**YOUR ASSIGNMENT:**
In the answer, each line from the top of the material through the line that contains "drum/brown (no. 2" is restated exactly. No picture is given again.

*** Block opens ***

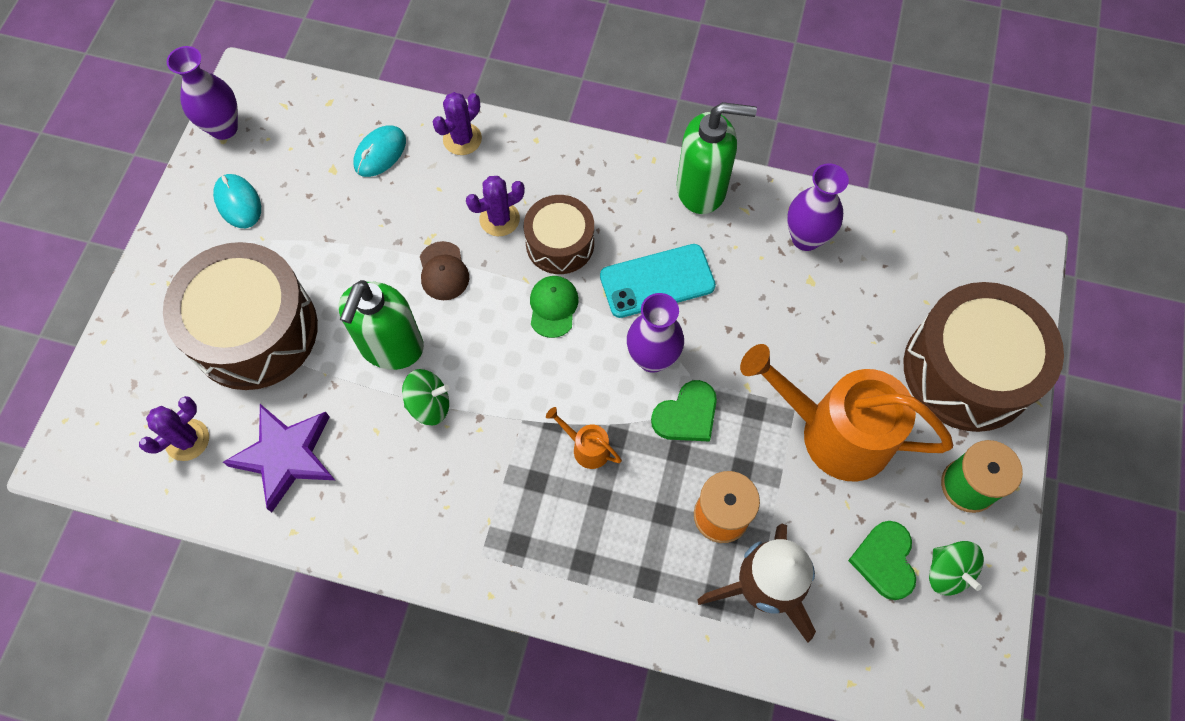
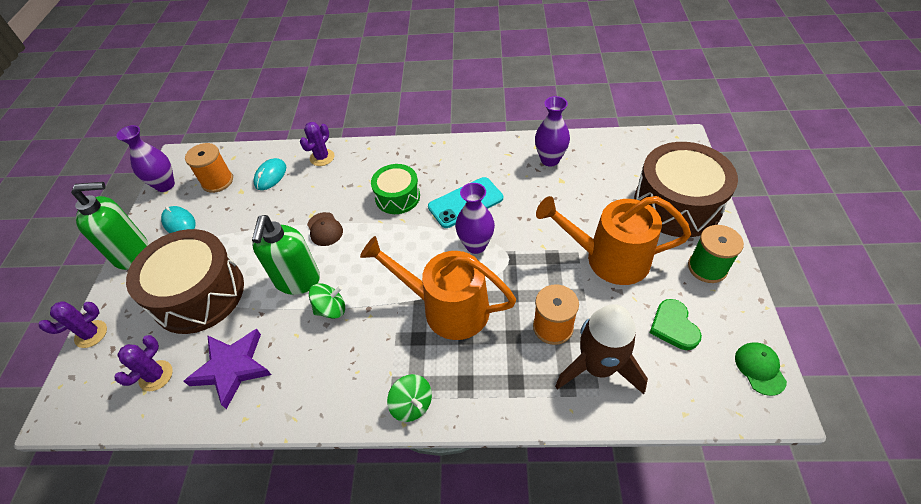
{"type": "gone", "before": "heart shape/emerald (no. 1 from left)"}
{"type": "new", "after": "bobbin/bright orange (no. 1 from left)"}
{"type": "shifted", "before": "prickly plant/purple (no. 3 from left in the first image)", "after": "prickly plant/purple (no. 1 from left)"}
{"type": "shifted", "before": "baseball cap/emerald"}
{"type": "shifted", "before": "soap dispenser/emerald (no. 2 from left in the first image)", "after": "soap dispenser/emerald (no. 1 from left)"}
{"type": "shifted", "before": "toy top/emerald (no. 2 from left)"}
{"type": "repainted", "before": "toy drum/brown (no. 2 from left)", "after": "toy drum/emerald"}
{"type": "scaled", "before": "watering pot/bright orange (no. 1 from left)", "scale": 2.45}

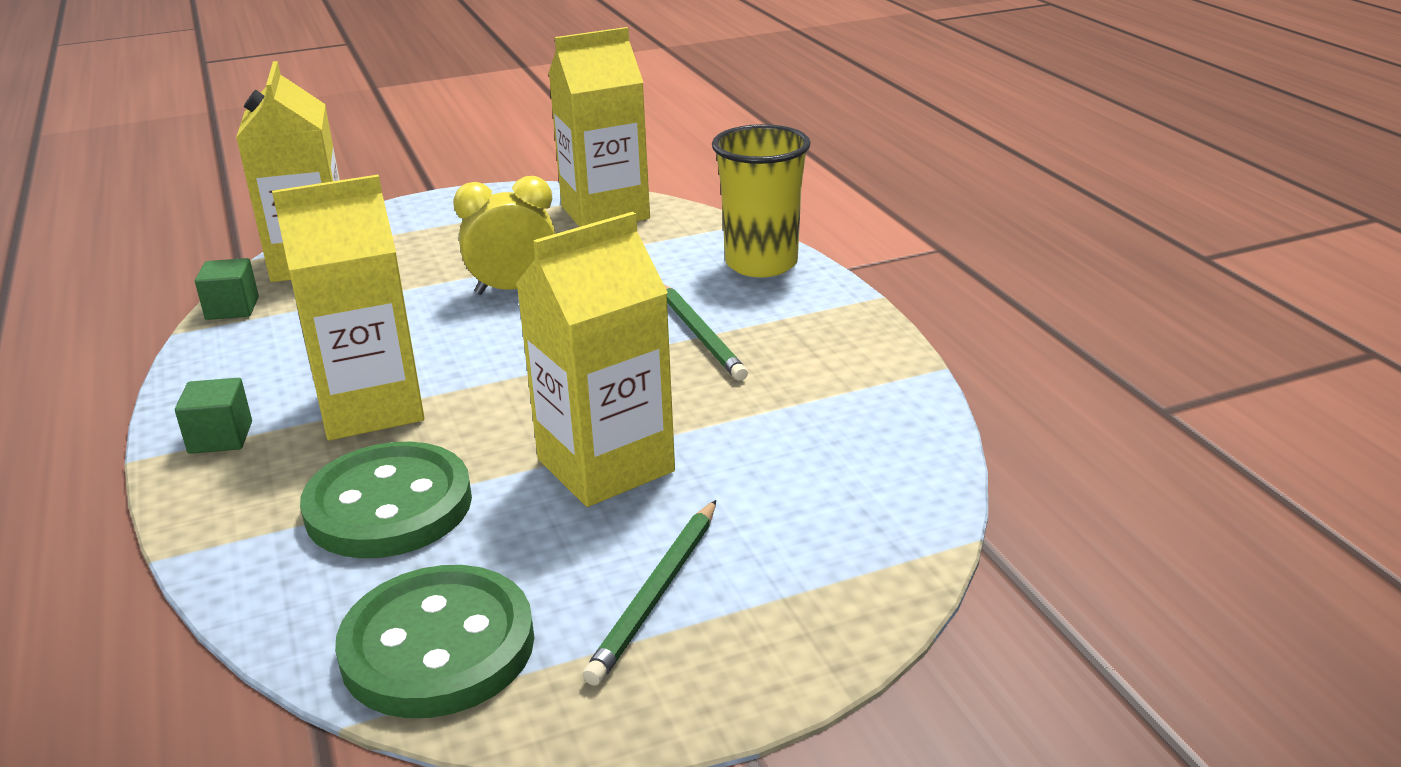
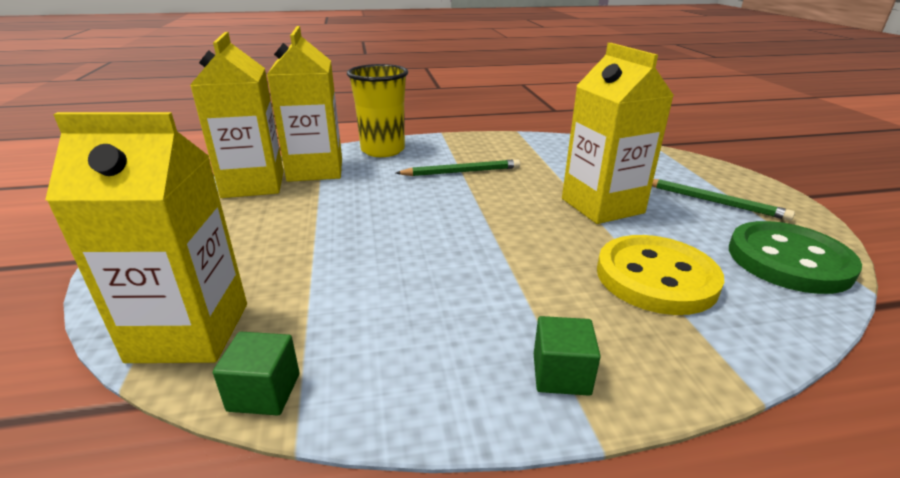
{"type": "gone", "before": "clock/bright yellow"}
{"type": "shifted", "before": "juice carton/bright yellow (no. 2 from left in the first image)", "after": "juice carton/bright yellow (no. 3 from left)"}
{"type": "repainted", "before": "shirt button/emerald (no. 1 from left)", "after": "shirt button/bright yellow"}

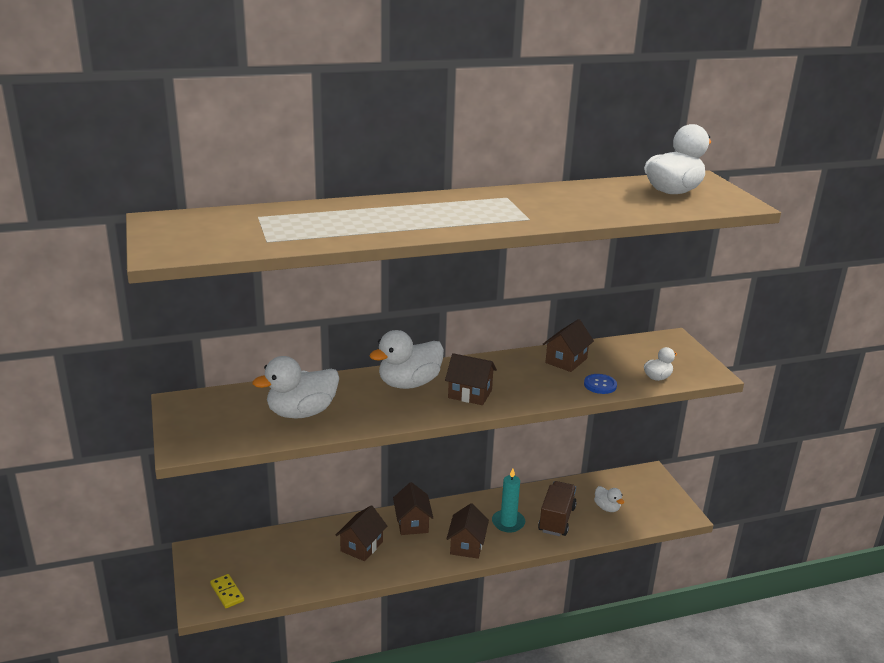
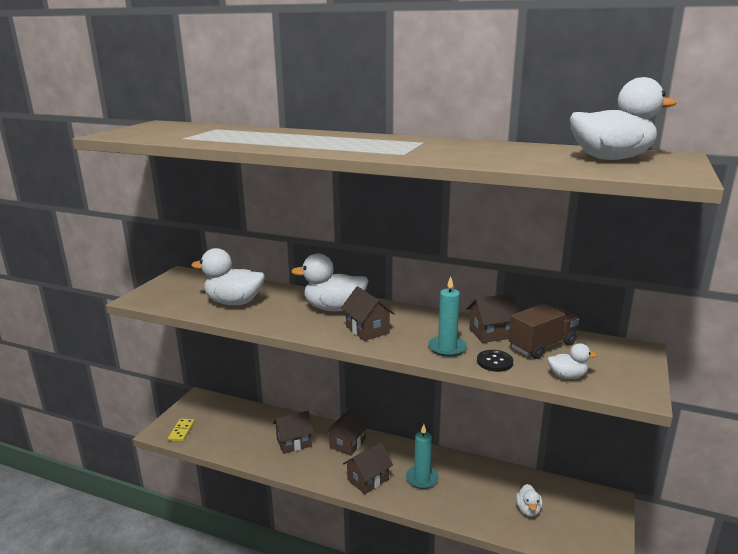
{"type": "new", "after": "wax candle/teal (no. 2 from left)"}
{"type": "shifted", "before": "truck/brown"}
{"type": "repainted", "before": "shirt button/blue", "after": "shirt button/ebony"}

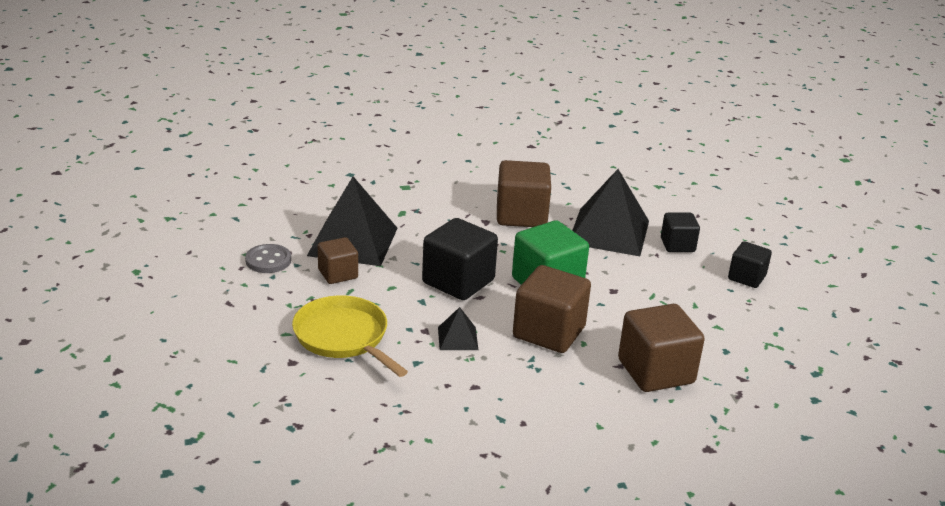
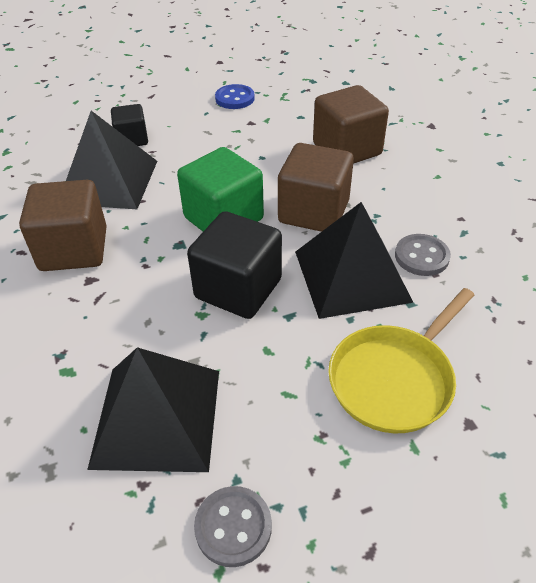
{"type": "gone", "before": "solid cube/brown (no. 1 from left)"}
{"type": "gone", "before": "solid cube/ebony (no. 3 from left)"}
{"type": "new", "after": "shirt button/blue"}
{"type": "new", "after": "shirt button/ash-grey (no. 2 from left)"}
{"type": "scaled", "before": "pyramid shape/ebony (no. 2 from left in the first image)", "scale": 2.18}

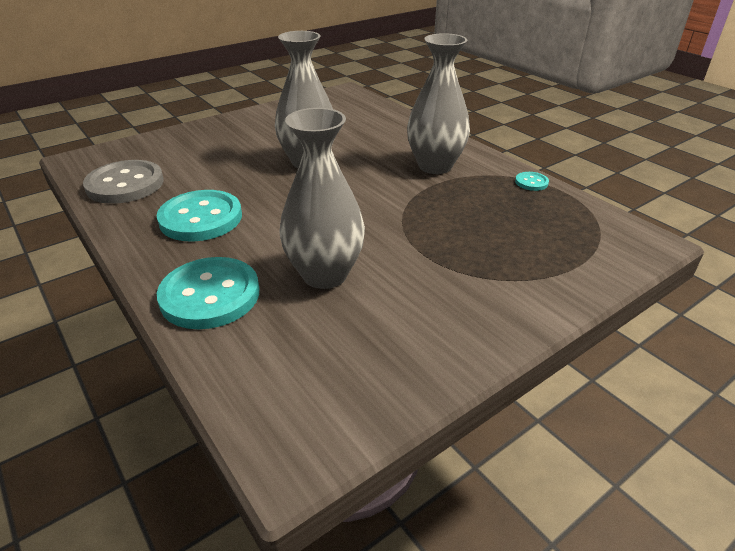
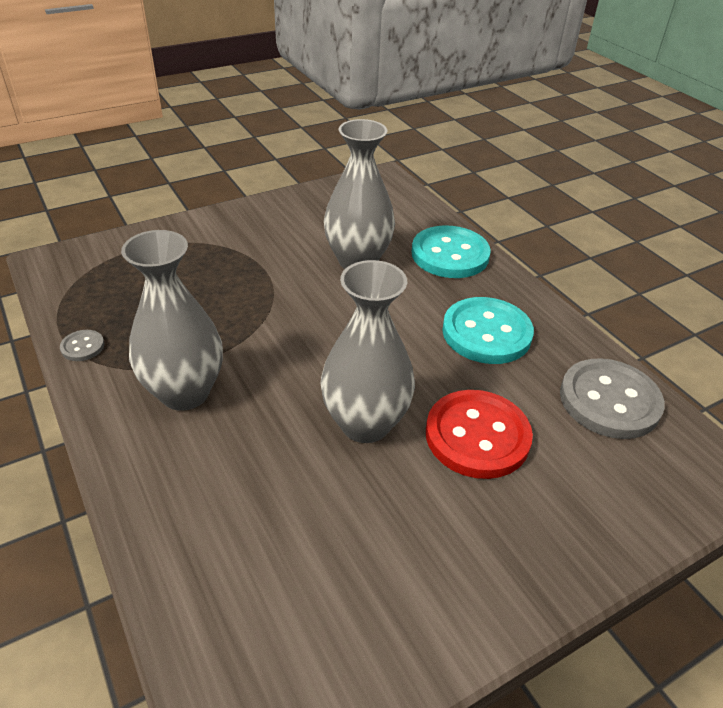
{"type": "new", "after": "shirt button/crimson"}
{"type": "repainted", "before": "shirt button/teal (no. 3 from left)", "after": "shirt button/ash-grey (no. 1 from left)"}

*** Block closes ***

**COMPLETED EXERCISE:**
{"type": "gone", "before": "heart shape/emerald (no. 1 from left)"}
{"type": "new", "after": "bobbin/bright orange (no. 1 from left)"}
{"type": "shifted", "before": "prickly plant/purple (no. 3 from left in the first image)", "after": "prickly plant/purple (no. 1 from left)"}
{"type": "shifted", "before": "baseball cap/emerald"}
{"type": "shifted", "before": "soap dispenser/emerald (no. 2 from left in the first image)", "after": "soap dispenser/emerald (no. 1 from left)"}
{"type": "shifted", "before": "toy top/emerald (no. 2 from left)"}
{"type": "repainted", "before": "toy drum/brown (no. 2 from left)", "after": "toy drum/emerald"}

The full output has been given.